PROBLEM TO SOLVE:
From the records below, transcribe exactly the lines that begin at the line with "purple battery [320,344,387,454]" and end at the line with "black cap [273,498,375,587]", both included.
▼
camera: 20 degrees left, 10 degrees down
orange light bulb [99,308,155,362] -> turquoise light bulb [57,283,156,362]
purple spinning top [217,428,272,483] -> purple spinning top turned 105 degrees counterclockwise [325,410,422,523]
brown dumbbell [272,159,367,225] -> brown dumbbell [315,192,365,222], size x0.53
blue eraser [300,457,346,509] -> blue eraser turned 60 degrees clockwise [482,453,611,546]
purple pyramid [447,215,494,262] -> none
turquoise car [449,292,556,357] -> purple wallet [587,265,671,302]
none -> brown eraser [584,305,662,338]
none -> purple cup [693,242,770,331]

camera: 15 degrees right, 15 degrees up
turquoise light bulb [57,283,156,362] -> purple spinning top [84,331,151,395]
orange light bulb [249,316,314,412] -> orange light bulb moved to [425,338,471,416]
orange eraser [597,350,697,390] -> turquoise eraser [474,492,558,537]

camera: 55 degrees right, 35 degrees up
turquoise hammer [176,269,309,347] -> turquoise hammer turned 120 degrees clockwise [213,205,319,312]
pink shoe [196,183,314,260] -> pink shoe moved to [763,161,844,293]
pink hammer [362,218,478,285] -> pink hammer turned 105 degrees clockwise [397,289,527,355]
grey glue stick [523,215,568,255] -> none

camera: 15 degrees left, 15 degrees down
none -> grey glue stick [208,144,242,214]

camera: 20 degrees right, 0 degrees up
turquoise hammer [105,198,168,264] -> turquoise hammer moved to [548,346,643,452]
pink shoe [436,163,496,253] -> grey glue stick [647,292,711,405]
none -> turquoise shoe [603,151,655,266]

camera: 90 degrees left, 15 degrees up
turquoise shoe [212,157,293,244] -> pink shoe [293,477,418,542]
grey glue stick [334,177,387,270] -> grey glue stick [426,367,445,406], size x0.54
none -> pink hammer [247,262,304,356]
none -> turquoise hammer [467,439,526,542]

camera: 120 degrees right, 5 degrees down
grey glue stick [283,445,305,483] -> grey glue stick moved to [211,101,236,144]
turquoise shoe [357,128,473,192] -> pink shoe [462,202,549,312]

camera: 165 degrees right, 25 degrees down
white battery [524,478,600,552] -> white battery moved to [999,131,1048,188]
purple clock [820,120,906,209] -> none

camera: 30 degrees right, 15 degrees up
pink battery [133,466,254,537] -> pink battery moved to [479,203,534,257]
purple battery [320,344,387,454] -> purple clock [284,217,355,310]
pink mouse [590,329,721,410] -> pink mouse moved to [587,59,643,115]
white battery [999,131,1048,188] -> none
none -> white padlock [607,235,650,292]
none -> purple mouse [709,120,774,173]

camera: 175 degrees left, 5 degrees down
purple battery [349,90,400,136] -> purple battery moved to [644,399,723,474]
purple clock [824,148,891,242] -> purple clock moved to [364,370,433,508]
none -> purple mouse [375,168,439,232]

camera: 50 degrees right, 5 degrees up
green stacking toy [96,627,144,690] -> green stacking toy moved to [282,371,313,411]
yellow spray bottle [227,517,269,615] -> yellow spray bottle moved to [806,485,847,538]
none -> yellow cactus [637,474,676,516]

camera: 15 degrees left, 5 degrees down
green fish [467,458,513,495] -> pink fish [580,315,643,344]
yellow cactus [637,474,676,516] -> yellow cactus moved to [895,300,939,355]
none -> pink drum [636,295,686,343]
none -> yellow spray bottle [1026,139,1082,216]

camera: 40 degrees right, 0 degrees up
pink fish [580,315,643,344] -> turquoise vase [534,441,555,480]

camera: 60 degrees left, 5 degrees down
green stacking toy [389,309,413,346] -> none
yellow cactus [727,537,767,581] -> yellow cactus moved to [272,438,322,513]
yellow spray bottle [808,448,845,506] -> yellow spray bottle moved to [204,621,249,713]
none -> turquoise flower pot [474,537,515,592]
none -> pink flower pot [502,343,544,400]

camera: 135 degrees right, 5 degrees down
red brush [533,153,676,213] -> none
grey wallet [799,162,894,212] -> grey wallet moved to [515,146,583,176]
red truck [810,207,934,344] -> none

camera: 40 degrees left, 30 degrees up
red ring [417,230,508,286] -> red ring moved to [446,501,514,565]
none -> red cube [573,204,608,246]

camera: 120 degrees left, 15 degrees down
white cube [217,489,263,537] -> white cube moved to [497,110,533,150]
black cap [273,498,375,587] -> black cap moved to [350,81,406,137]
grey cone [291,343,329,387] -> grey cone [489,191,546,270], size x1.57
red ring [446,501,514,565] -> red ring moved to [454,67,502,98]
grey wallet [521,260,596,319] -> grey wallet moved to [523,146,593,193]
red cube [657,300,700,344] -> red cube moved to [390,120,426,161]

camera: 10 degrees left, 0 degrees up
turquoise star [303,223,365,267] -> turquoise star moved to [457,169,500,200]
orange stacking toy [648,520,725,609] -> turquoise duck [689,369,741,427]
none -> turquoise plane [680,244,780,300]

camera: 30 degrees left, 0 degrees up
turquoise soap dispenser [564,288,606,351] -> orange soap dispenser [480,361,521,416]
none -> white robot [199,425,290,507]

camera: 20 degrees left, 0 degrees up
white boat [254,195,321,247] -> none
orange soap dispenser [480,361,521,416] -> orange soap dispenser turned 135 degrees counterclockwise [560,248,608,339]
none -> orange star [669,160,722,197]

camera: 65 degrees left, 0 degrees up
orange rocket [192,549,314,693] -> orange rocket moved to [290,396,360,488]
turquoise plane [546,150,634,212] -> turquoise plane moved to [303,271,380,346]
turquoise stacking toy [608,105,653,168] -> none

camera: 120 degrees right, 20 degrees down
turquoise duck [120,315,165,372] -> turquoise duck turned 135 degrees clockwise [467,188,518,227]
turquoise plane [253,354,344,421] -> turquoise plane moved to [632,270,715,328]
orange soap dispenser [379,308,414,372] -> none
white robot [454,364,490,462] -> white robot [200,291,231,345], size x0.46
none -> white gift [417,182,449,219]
▲
TASK RESPONSE:
purple battery [320,344,387,454] -> purple clock [284,217,355,310]
pink mouse [590,329,721,410] -> pink mouse moved to [587,59,643,115]
white battery [999,131,1048,188] -> none
none -> white padlock [607,235,650,292]
none -> purple mouse [709,120,774,173]

camera: 175 degrees left, 5 degrees down
purple battery [349,90,400,136] -> purple battery moved to [644,399,723,474]
purple clock [824,148,891,242] -> purple clock moved to [364,370,433,508]
none -> purple mouse [375,168,439,232]

camera: 50 degrees right, 5 degrees up
green stacking toy [96,627,144,690] -> green stacking toy moved to [282,371,313,411]
yellow spray bottle [227,517,269,615] -> yellow spray bottle moved to [806,485,847,538]
none -> yellow cactus [637,474,676,516]

camera: 15 degrees left, 5 degrees down
green fish [467,458,513,495] -> pink fish [580,315,643,344]
yellow cactus [637,474,676,516] -> yellow cactus moved to [895,300,939,355]
none -> pink drum [636,295,686,343]
none -> yellow spray bottle [1026,139,1082,216]

camera: 40 degrees right, 0 degrees up
pink fish [580,315,643,344] -> turquoise vase [534,441,555,480]

camera: 60 degrees left, 5 degrees down
green stacking toy [389,309,413,346] -> none
yellow cactus [727,537,767,581] -> yellow cactus moved to [272,438,322,513]
yellow spray bottle [808,448,845,506] -> yellow spray bottle moved to [204,621,249,713]
none -> turquoise flower pot [474,537,515,592]
none -> pink flower pot [502,343,544,400]

camera: 135 degrees right, 5 degrees down
red brush [533,153,676,213] -> none
grey wallet [799,162,894,212] -> grey wallet moved to [515,146,583,176]
red truck [810,207,934,344] -> none

camera: 40 degrees left, 30 degrees up
red ring [417,230,508,286] -> red ring moved to [446,501,514,565]
none -> red cube [573,204,608,246]

camera: 120 degrees left, 15 degrees down
white cube [217,489,263,537] -> white cube moved to [497,110,533,150]
black cap [273,498,375,587] -> black cap moved to [350,81,406,137]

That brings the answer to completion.